Rows from a dataset:
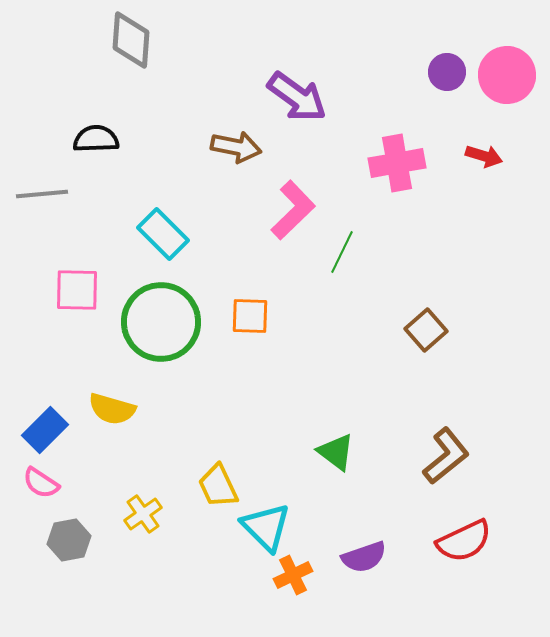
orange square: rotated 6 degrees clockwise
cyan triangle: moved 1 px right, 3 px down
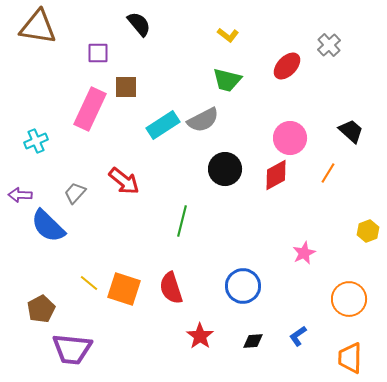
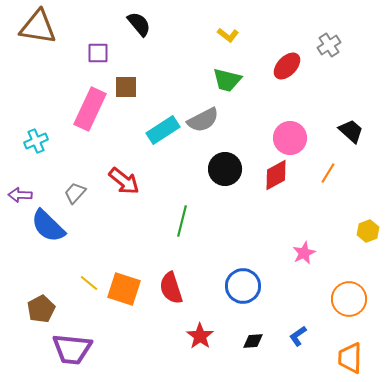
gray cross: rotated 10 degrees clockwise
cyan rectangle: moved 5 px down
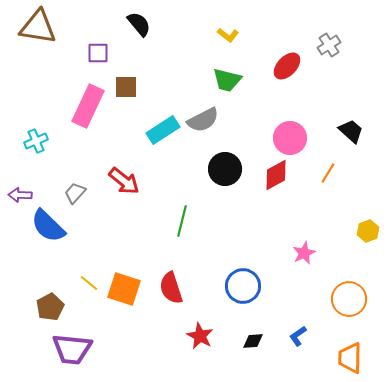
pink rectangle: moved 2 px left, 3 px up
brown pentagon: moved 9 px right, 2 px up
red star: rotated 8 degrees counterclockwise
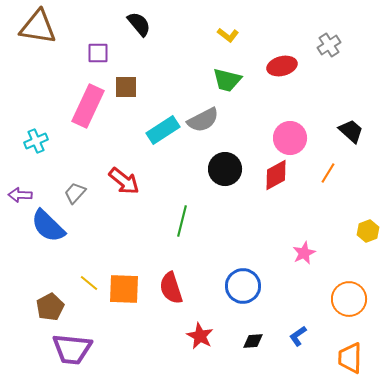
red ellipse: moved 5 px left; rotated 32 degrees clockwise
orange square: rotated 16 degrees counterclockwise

What to produce
Convert the text lines in the records above into a JSON list of strings, one string per line, skipping blank lines. Leave the pictures out of the answer.

Full answer
[
  "orange square: rotated 6 degrees clockwise",
  "cyan triangle: moved 1 px right, 3 px down",
  "gray cross: rotated 10 degrees clockwise",
  "cyan rectangle: moved 5 px down",
  "pink rectangle: moved 2 px left, 3 px up",
  "brown pentagon: moved 9 px right, 2 px up",
  "red star: rotated 8 degrees counterclockwise",
  "red ellipse: moved 5 px left; rotated 32 degrees clockwise",
  "orange square: rotated 16 degrees counterclockwise"
]